■ **Task details**
Which lines in the entries below contain the string "reading"? Show each of them in full.

■ **Information supplied**
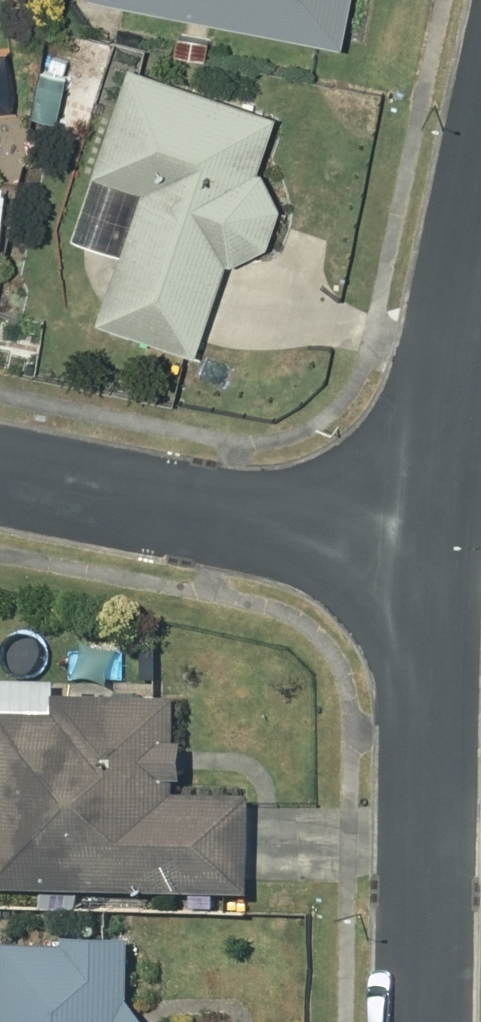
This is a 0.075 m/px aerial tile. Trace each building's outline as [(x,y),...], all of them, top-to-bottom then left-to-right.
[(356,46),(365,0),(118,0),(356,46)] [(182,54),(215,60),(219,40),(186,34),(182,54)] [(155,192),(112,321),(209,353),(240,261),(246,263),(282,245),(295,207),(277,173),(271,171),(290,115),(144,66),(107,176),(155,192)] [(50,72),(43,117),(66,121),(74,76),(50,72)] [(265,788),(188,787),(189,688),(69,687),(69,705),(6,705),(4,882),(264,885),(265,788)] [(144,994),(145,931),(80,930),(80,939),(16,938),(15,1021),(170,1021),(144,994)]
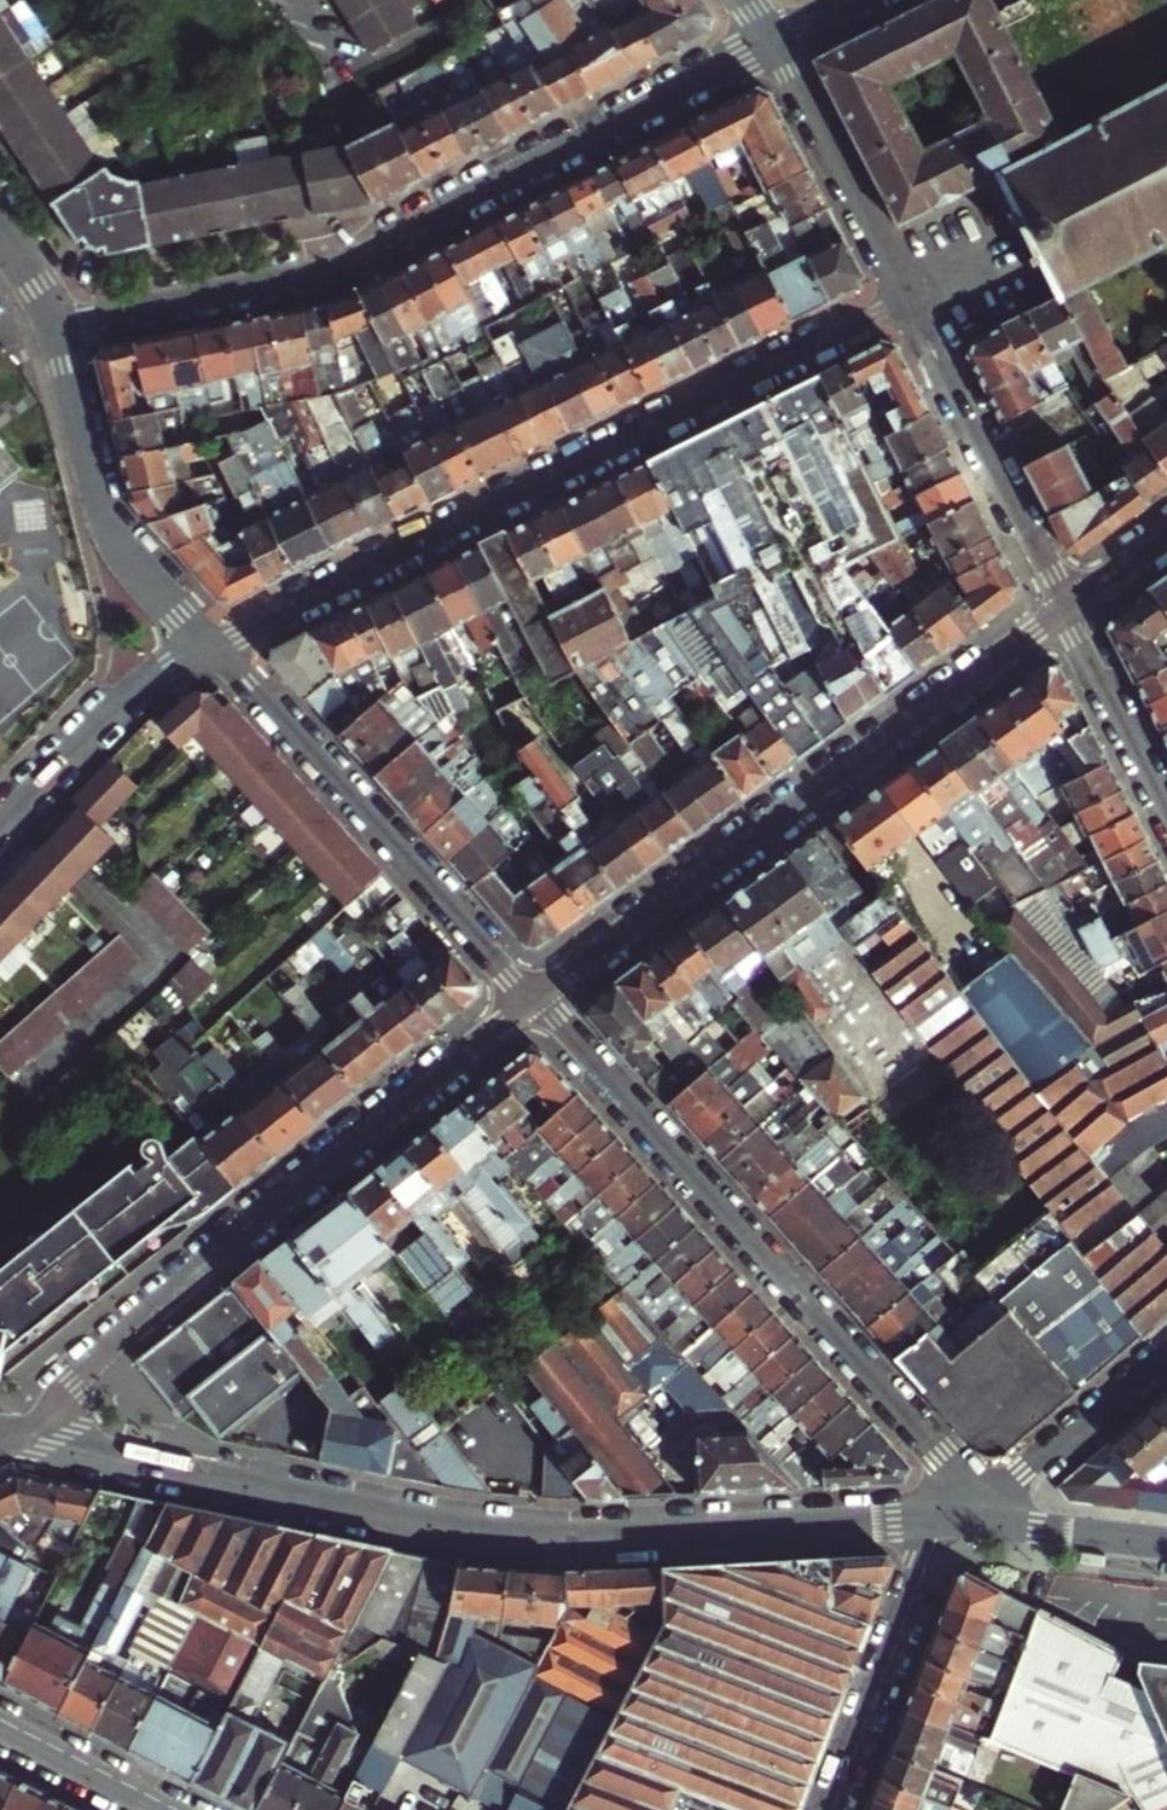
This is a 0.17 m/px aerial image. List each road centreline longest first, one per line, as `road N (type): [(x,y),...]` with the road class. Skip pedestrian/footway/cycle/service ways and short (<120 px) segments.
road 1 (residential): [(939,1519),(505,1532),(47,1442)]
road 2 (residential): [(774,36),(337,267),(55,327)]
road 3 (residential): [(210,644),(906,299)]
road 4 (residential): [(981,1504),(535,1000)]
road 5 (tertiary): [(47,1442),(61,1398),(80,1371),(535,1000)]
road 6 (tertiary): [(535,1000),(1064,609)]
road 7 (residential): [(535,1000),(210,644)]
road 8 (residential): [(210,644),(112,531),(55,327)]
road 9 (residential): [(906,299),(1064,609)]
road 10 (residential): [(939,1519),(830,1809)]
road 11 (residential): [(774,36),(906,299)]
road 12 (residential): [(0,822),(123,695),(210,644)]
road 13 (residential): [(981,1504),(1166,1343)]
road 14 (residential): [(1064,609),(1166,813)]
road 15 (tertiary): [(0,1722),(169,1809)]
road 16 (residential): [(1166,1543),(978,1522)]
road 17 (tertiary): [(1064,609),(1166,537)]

--

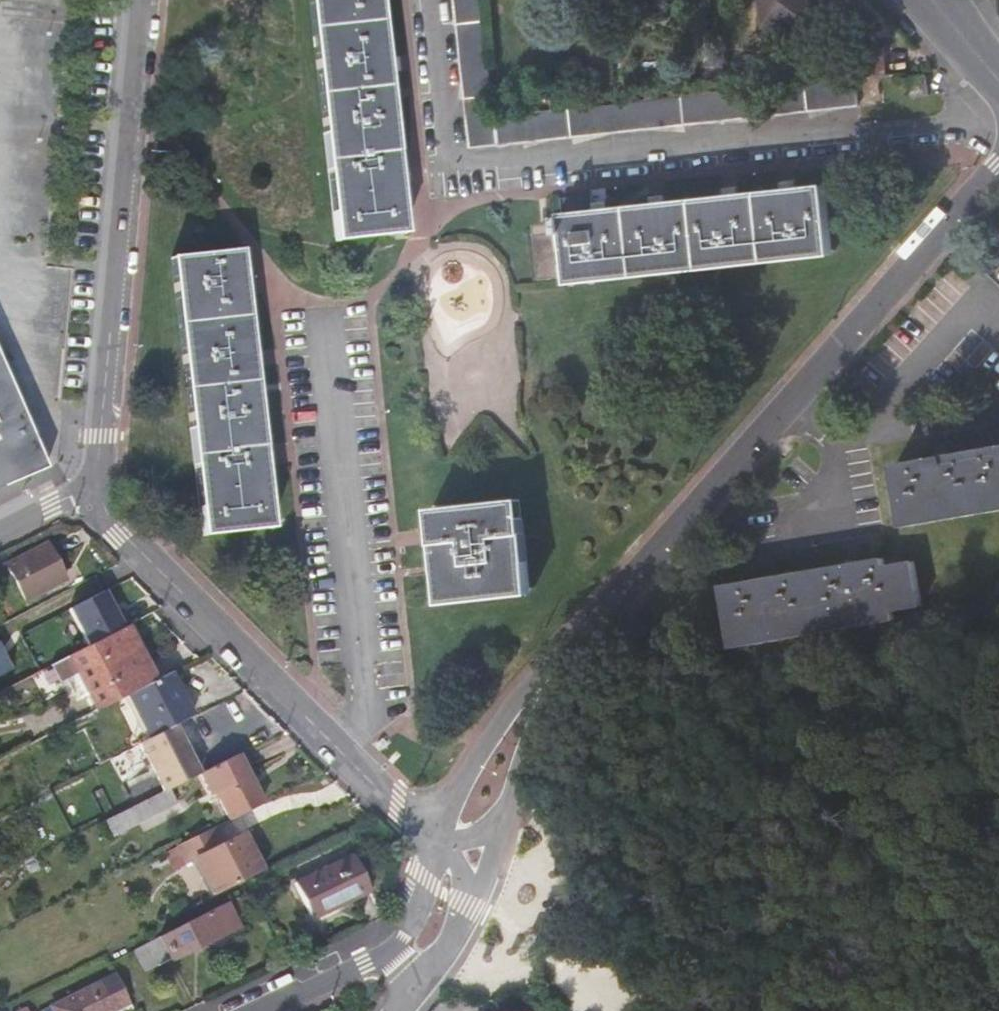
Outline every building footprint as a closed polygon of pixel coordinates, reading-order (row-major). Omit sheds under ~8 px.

--

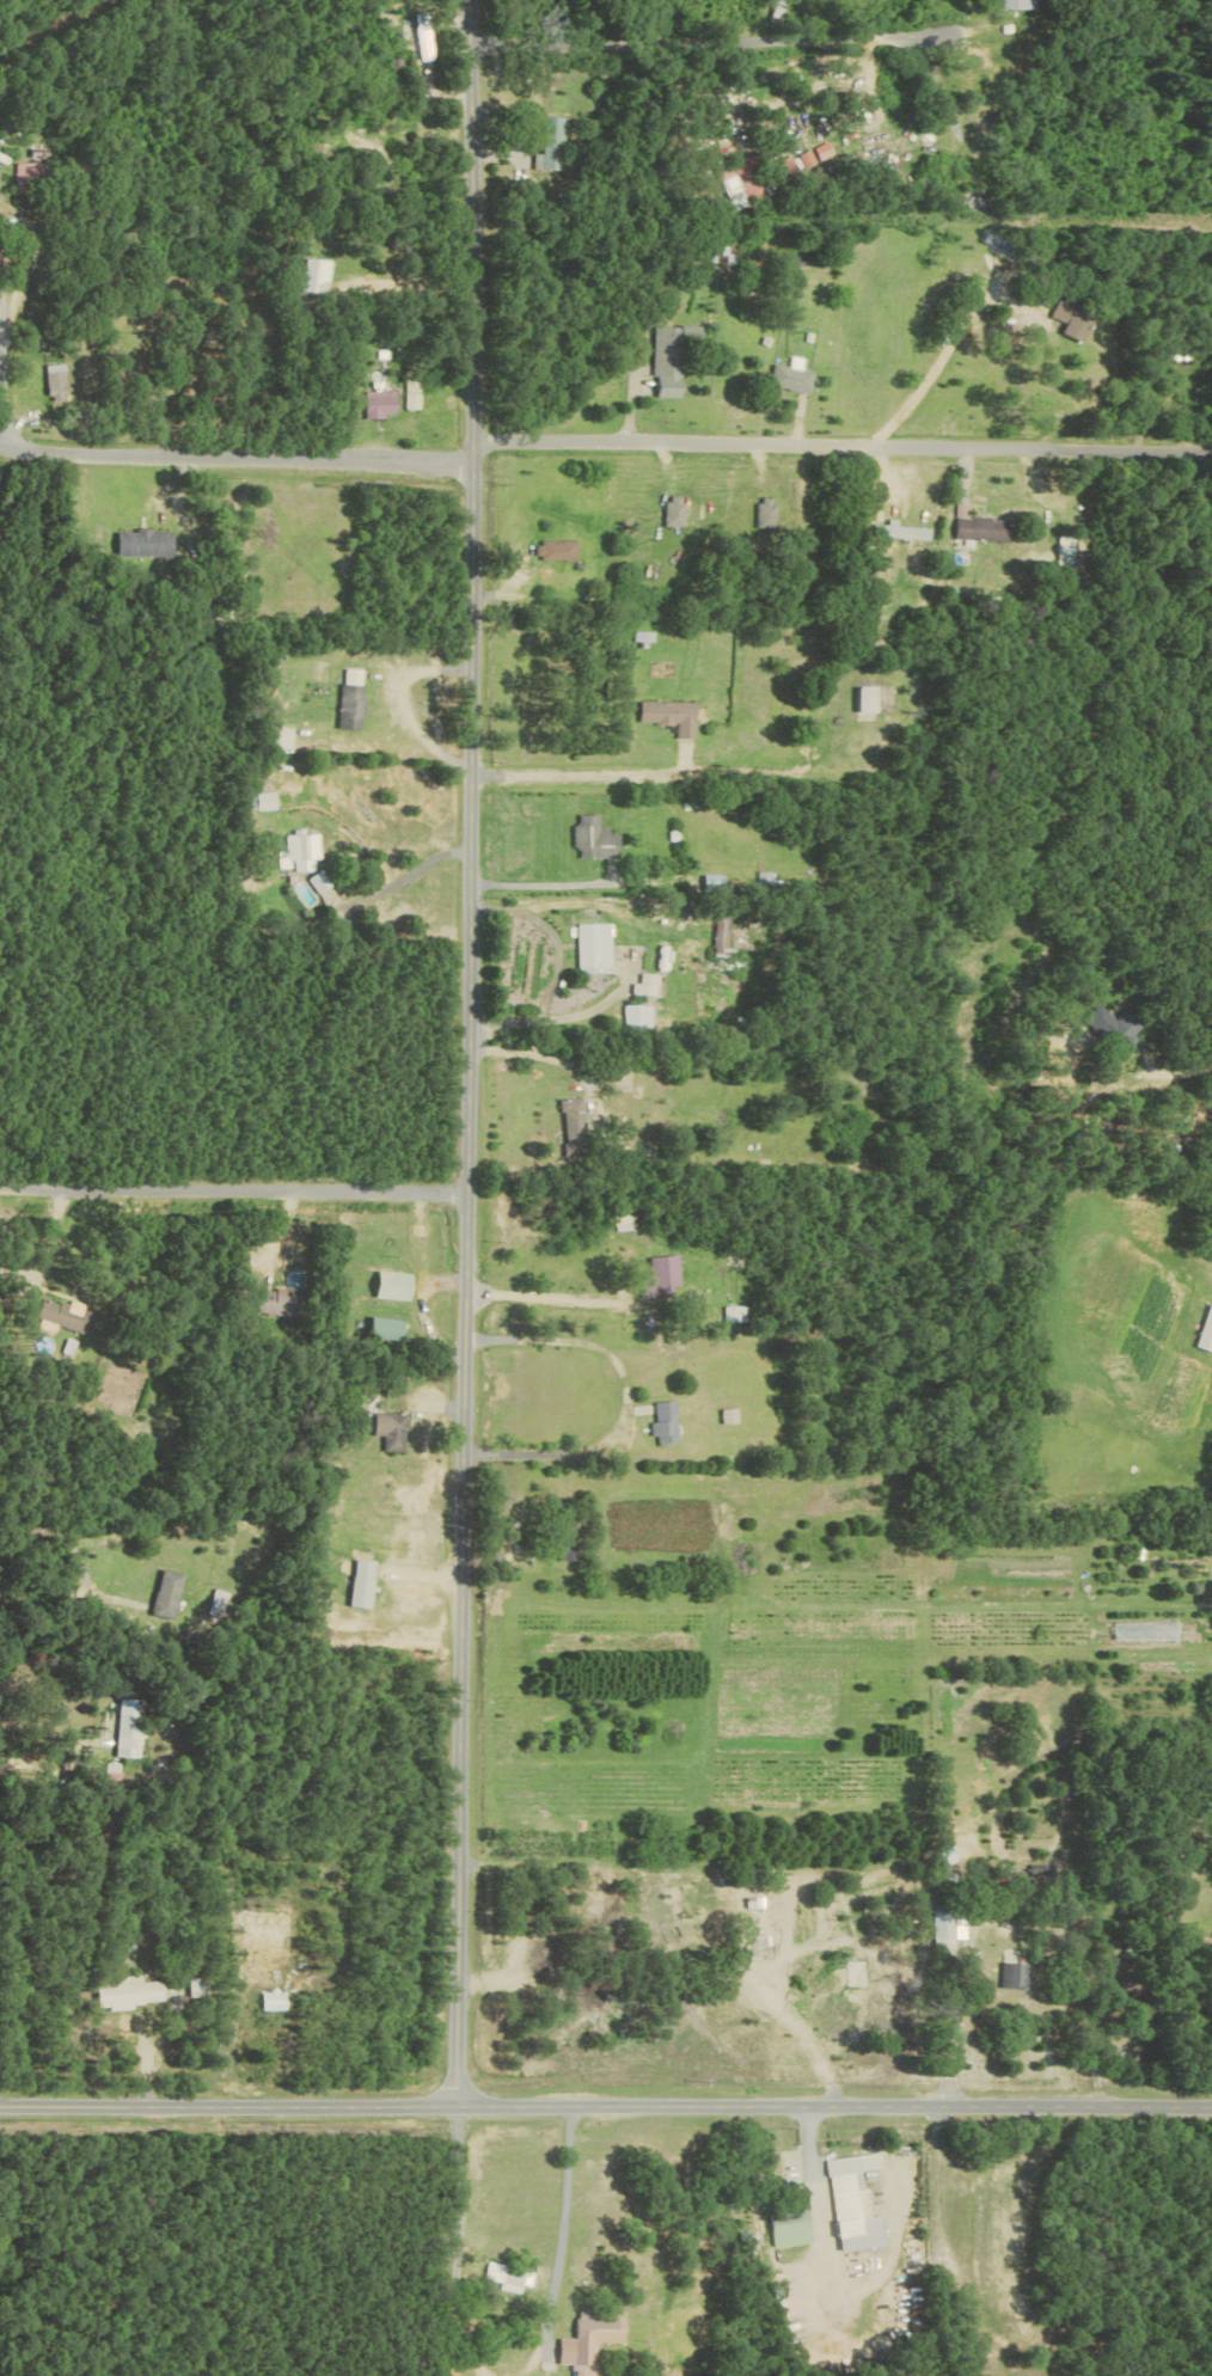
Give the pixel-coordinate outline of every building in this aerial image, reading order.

■ **Finished exercise**
Outline every building footprint as a closed polygon of pixel coordinates, reading-order (row-major). Omit sheds under ~8 px.
Give the pixel-coordinate outline of every building in this aerial image, reading order.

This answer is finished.